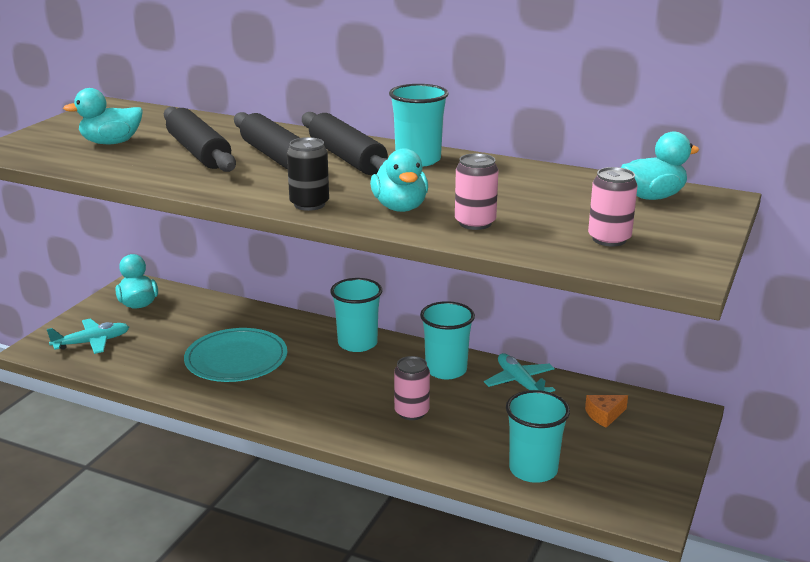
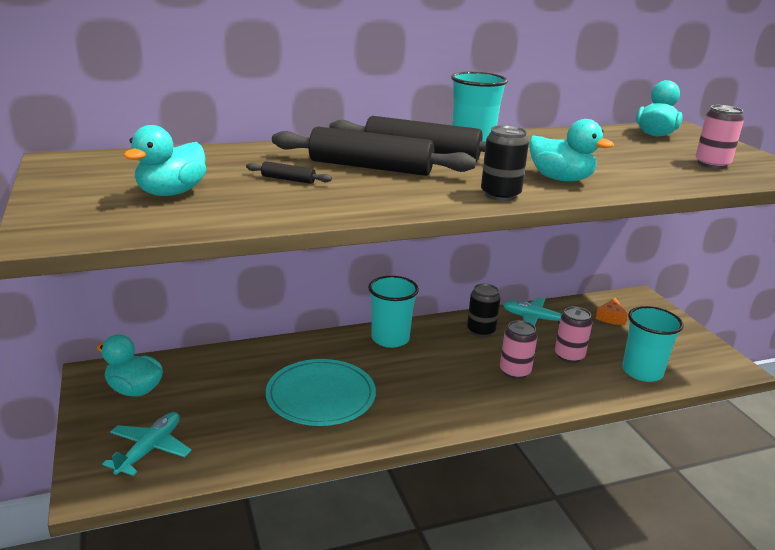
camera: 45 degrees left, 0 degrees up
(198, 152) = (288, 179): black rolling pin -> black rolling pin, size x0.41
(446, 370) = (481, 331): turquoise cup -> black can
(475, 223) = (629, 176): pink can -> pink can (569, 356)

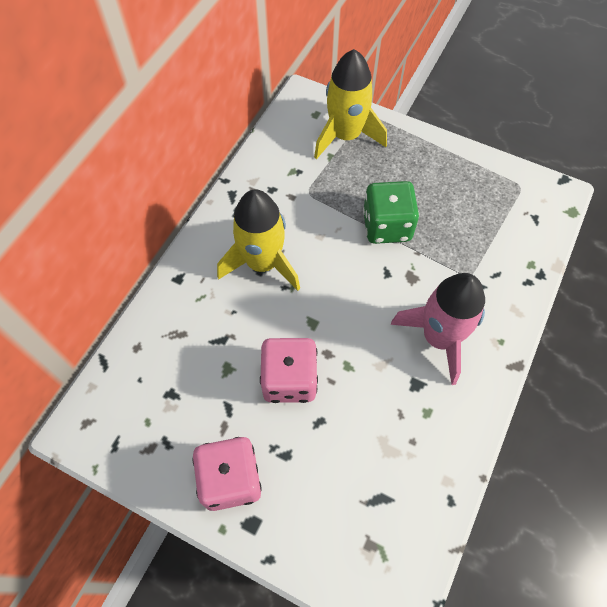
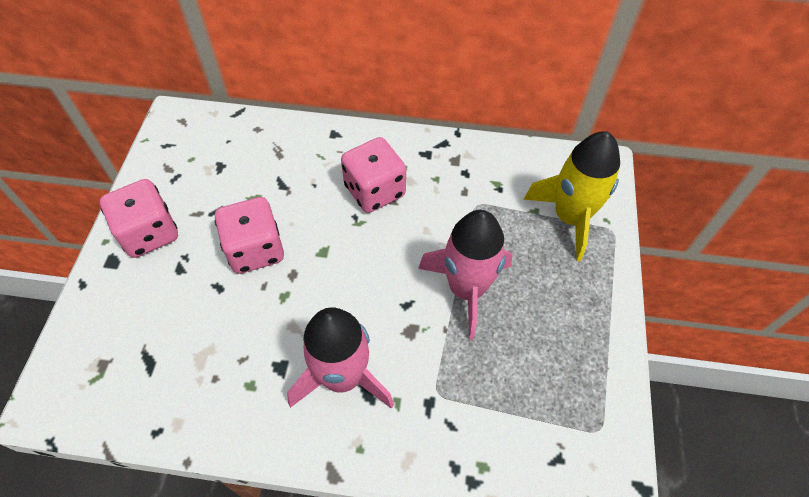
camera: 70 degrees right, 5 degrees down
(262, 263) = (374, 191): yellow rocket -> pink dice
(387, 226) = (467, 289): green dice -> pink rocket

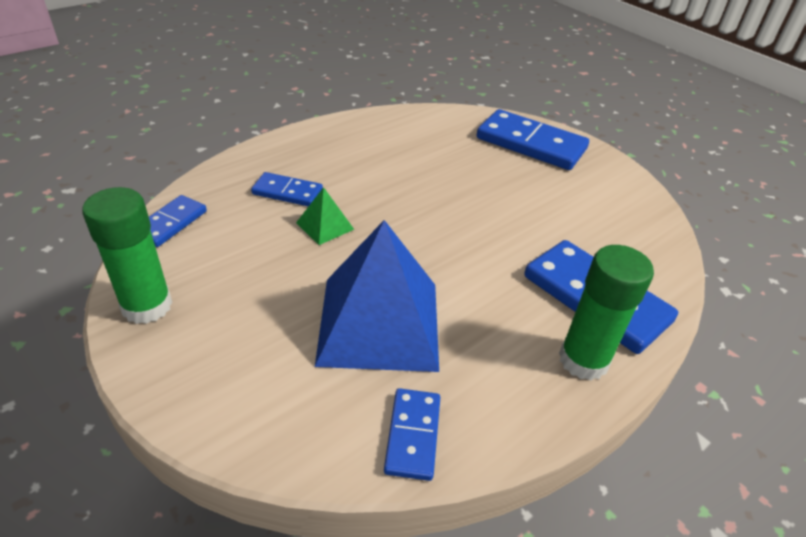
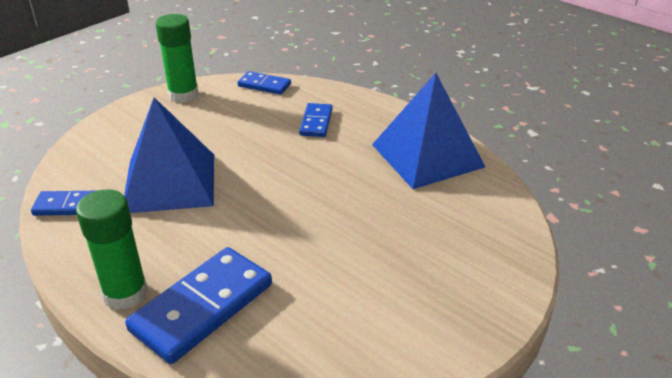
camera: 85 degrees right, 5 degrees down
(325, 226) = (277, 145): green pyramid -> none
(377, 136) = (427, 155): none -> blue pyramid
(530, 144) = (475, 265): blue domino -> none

......

A word-for-word repeat of the lines from the line with "(387, 226) = (467, 289): green" to the last line of the data, both ends included and pictures left out, is all that should appear.

» **Solution for this problem**
(387, 226) = (467, 289): green dice -> pink rocket

camera: 85 degrees right, 5 degrees down
(325, 226) = (277, 145): green pyramid -> none
(377, 136) = (427, 155): none -> blue pyramid
(530, 144) = (475, 265): blue domino -> none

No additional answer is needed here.